> _ACTIVITY_: Show every line of the material that follows in which the word "switch" occurs.

> _DATA SHOWN_:
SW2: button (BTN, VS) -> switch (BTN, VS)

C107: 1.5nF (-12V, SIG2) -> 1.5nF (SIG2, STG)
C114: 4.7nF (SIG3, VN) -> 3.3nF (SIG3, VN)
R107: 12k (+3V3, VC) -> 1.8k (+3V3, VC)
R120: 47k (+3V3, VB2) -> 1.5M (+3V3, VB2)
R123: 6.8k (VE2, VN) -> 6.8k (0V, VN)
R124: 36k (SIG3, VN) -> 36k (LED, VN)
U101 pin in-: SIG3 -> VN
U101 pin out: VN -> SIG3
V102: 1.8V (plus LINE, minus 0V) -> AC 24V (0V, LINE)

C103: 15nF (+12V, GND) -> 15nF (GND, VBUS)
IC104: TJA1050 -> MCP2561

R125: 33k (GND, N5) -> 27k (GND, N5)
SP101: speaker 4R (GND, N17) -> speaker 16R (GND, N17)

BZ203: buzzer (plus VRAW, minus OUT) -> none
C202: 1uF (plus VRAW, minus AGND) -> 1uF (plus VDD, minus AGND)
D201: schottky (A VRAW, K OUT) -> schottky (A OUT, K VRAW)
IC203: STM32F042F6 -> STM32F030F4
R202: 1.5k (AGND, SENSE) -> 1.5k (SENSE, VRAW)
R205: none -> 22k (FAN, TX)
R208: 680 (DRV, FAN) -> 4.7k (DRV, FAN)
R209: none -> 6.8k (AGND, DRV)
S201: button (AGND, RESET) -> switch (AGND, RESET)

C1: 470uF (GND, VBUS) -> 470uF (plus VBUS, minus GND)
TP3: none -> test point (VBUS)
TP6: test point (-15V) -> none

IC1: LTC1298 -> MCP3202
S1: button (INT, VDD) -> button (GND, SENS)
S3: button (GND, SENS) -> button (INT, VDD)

> _EXERCISE RESPONSE_:
SW2: button (BTN, VS) -> switch (BTN, VS)
S201: button (AGND, RESET) -> switch (AGND, RESET)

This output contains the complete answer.